═══ DATA SUPPLIED ═══
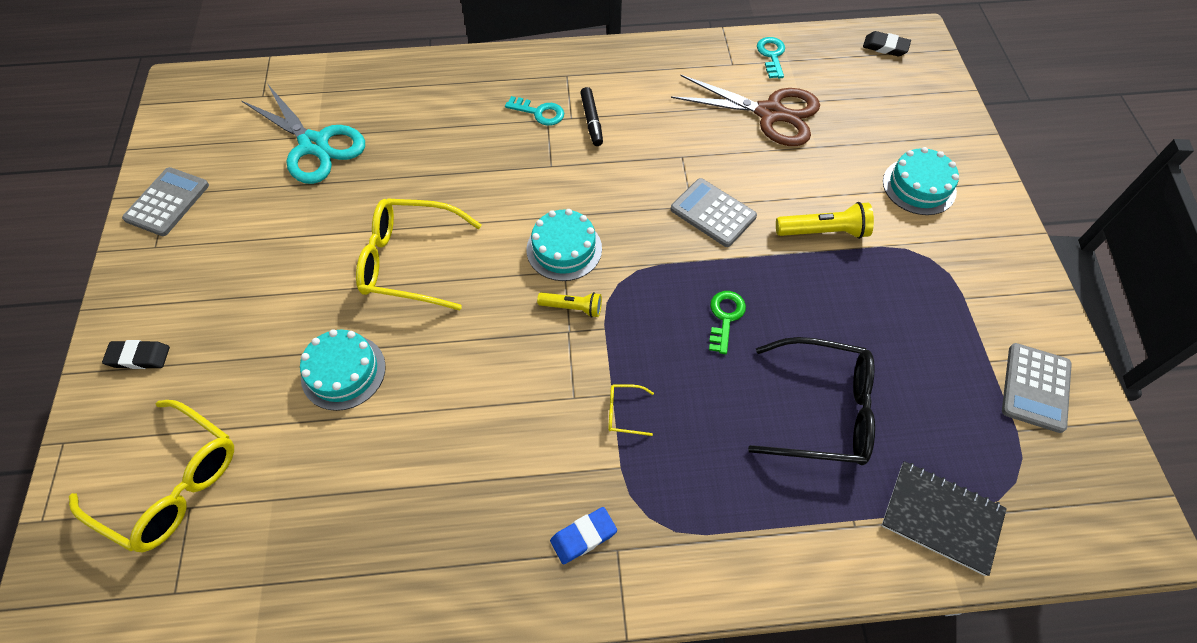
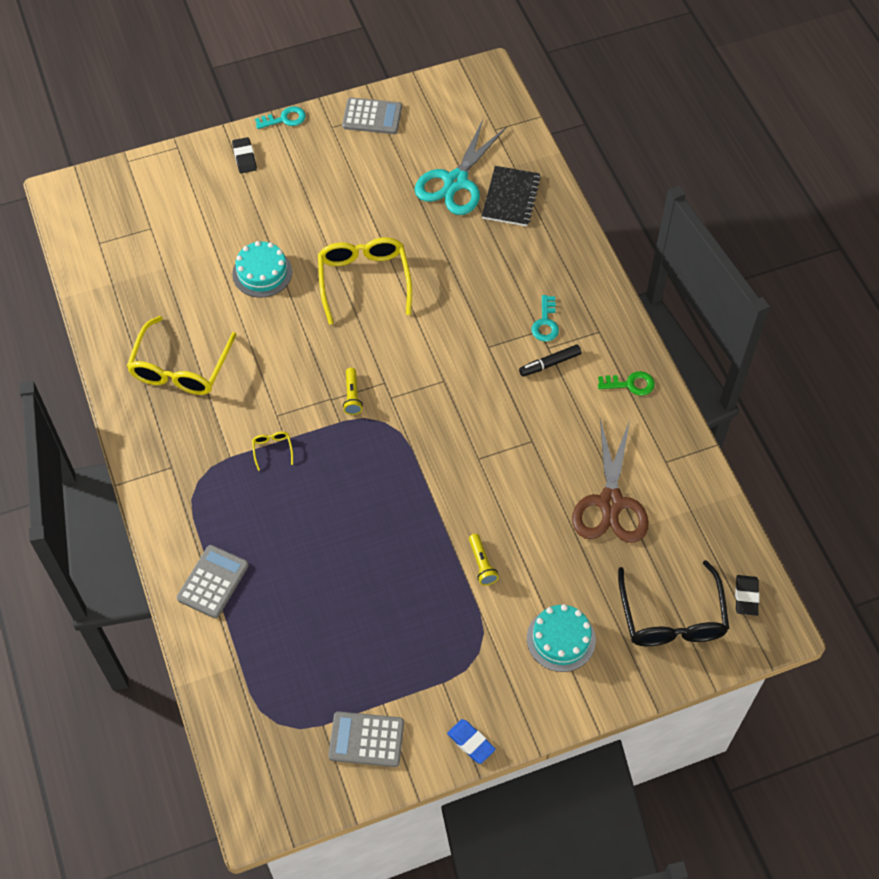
camera: 75 degrees right, 0 degrees up
(171, 484) = (163, 213): yellow glasses -> yellow glasses (180, 368)
(564, 249) = (405, 377): turquoise cake -> none
(583, 536) = (176, 445): blue eraser -> blue eraser (471, 742)
(713, 213) = (475, 476): grey calculator -> grey calculator (213, 582)
(725, 317) = (372, 502): green key -> green key (630, 384)
(771, 55) = (691, 494): turquoise key -> turquoise key (284, 119)
(822, 410) = (306, 581): black glasses -> black glasses (672, 617)
(823, 231) = (482, 564): yellow flashlight -> yellow flashlight, size x0.65
(941, 518) = (236, 670): black notebook -> black notebook (510, 197)

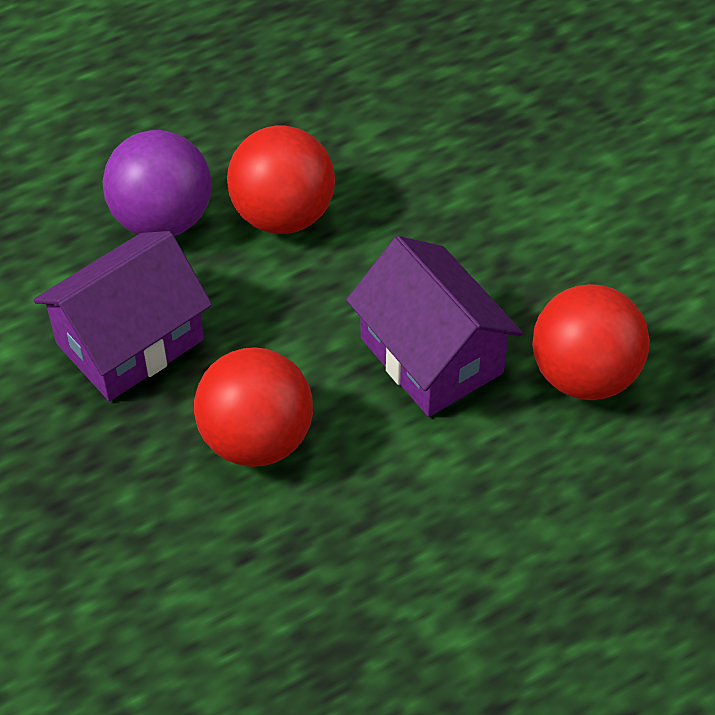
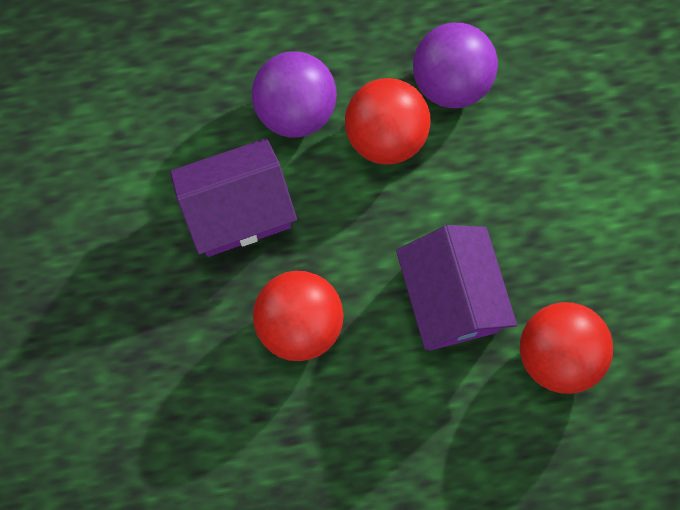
camera: 20 degrees right, 20 degrees up
(338, 140) = (450, 83): none -> purple ball

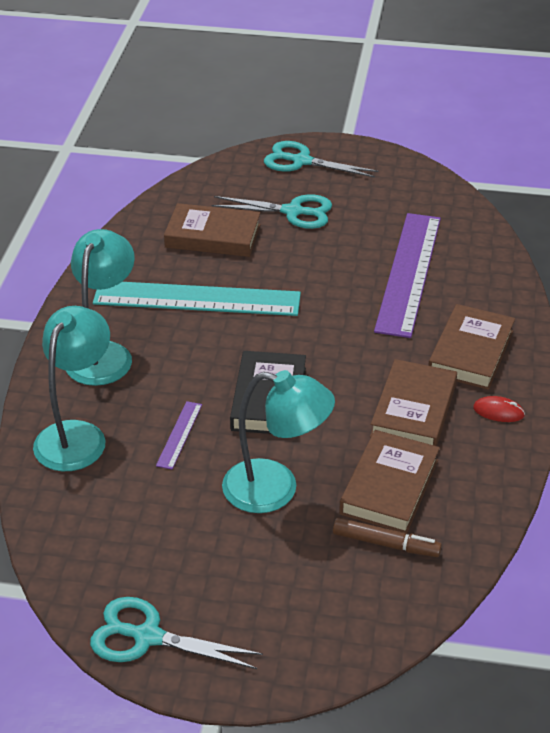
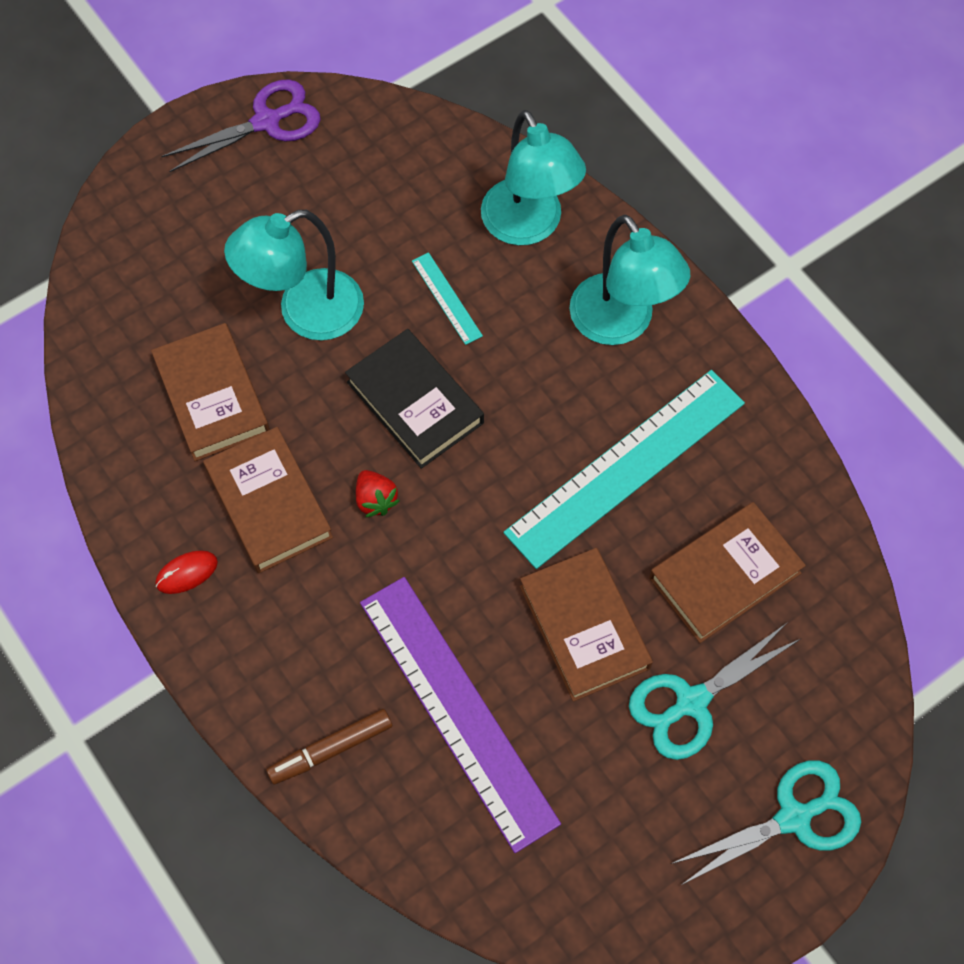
camera: 135 degrees right, 25 degrees up
(147, 637) = (267, 122): turquoise scissors -> purple scissors
(179, 435) = (446, 298): purple ruler -> turquoise ruler
(348, 372) = (375, 500): none -> red strawberry
(386, 544) = (164, 337): brown marker -> brown marker (331, 749)
(471, 352) = (281, 637): brown book -> brown book (584, 627)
═══
▶ _WHAT TO DO_
Wherever the string "turquoise" occurs in the records, copy the line it is in.

▶ _RESPONSE TO THIS EXERCISE_
(564, 249) = (405, 377): turquoise cake -> none
(771, 55) = (691, 494): turquoise key -> turquoise key (284, 119)
(147, 637) = (267, 122): turquoise scissors -> purple scissors
(179, 435) = (446, 298): purple ruler -> turquoise ruler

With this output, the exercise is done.